Work required. Leaving out the pictures, transcribe all of the records faithfully.

Object matching data

┌────────

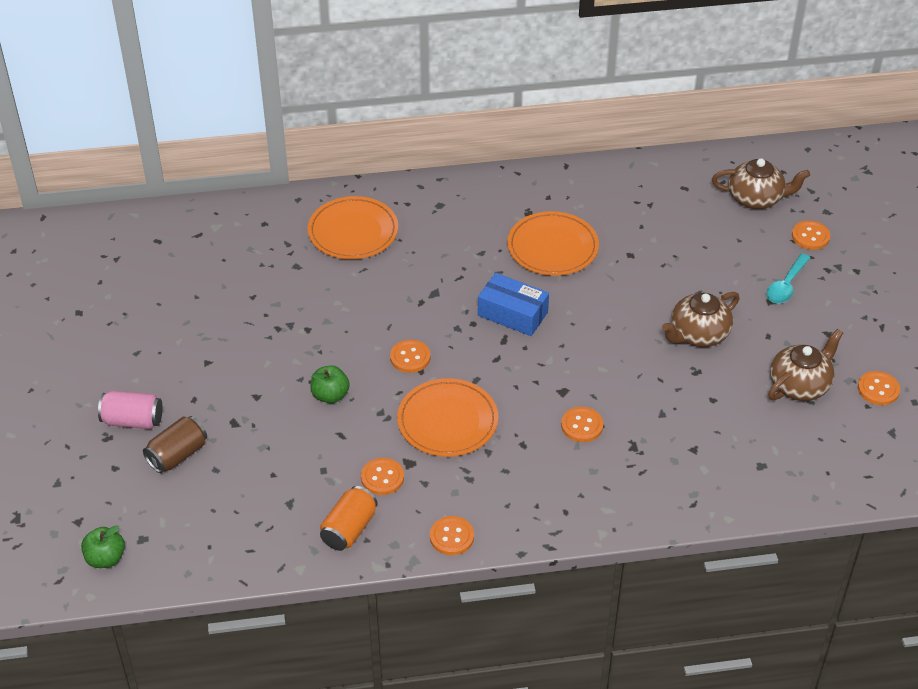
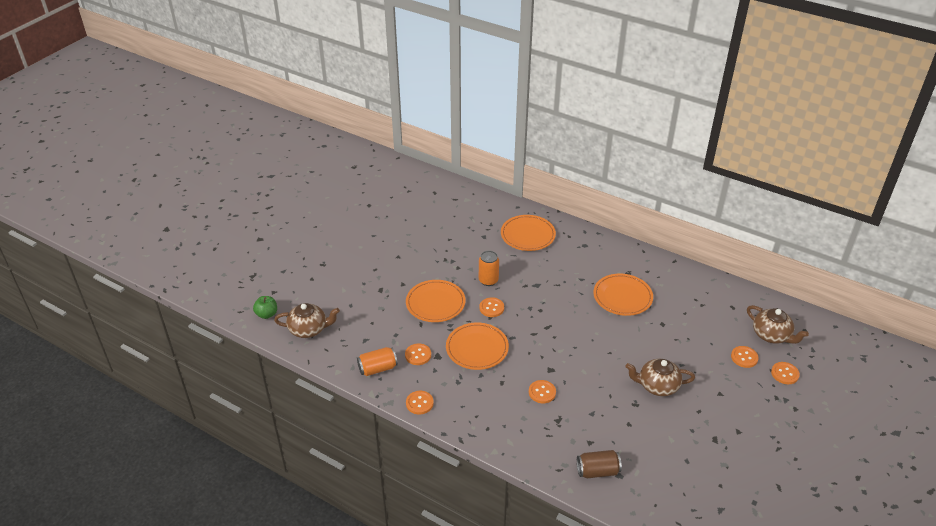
camera: 40 degrees right, 5 degrees down
(133, 421) = (340, 263): pink can -> none
(177, 455) = (342, 289): brown can -> brown can (597, 471)
(330, 395) = (435, 303): green apple -> orange plate
(367, 323) = (488, 280): none -> orange can
(513, 314) = (565, 317): blue box -> none
(786, 285) = (739, 391): turquoise spoon -> none
(800, 385) = (690, 448): brown teapot -> brown teapot (309, 329)
(878, 389) = (737, 481): orange button -> orange button (744, 357)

└────────

Written reply.
camera: 40 degrees right, 5 degrees down
(133, 421) = (340, 263): pink can -> none
(177, 455) = (342, 289): brown can -> brown can (597, 471)
(330, 395) = (435, 303): green apple -> orange plate
(367, 323) = (488, 280): none -> orange can
(513, 314) = (565, 317): blue box -> none
(786, 285) = (739, 391): turquoise spoon -> none
(800, 385) = (690, 448): brown teapot -> brown teapot (309, 329)
(878, 389) = (737, 481): orange button -> orange button (744, 357)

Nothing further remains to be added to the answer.